§ Requirement
The line holding "move,golden toy car,436" and all lines that follow it to the end of the data: return these exactly, and nothing more.

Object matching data
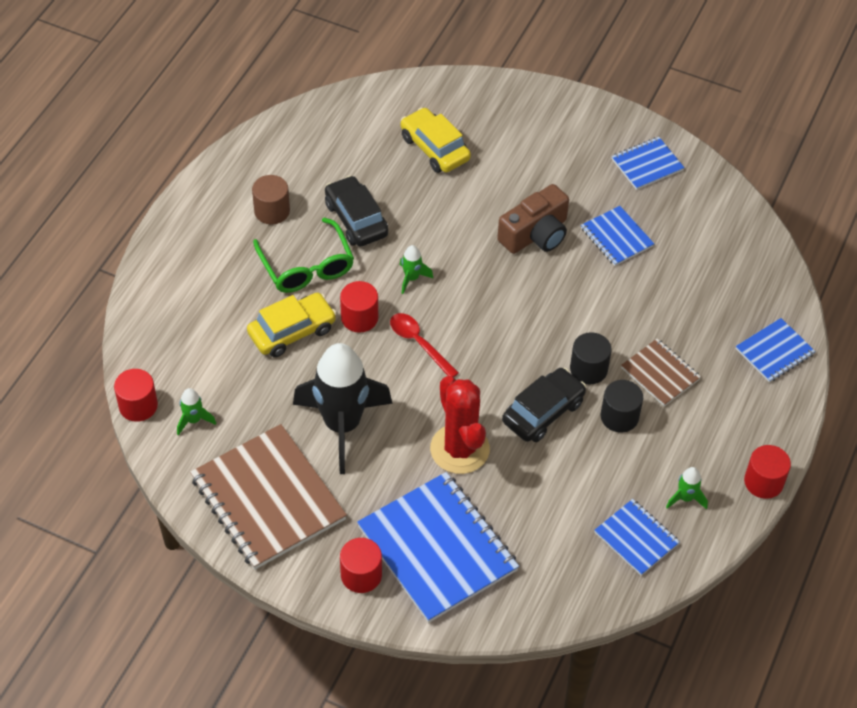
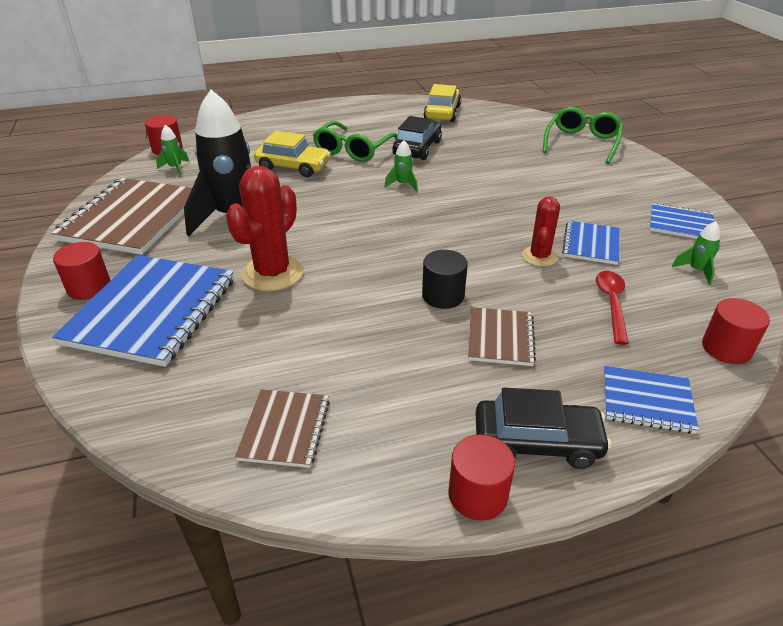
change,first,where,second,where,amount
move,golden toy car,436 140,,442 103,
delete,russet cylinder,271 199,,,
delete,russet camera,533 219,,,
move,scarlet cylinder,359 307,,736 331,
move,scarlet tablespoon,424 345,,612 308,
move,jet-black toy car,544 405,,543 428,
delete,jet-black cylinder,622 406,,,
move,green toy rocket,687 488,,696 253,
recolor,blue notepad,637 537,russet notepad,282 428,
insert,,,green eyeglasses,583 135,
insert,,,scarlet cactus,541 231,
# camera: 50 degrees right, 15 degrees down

§ Result below
move,golden toy car,436 140,,442 103,
delete,russet cylinder,271 199,,,
delete,russet camera,533 219,,,
move,scarlet cylinder,359 307,,736 331,
move,scarlet tablespoon,424 345,,612 308,
move,jet-black toy car,544 405,,543 428,
delete,jet-black cylinder,622 406,,,
move,green toy rocket,687 488,,696 253,
recolor,blue notepad,637 537,russet notepad,282 428,
insert,,,green eyeglasses,583 135,
insert,,,scarlet cactus,541 231,
# camera: 50 degrees right, 15 degrees down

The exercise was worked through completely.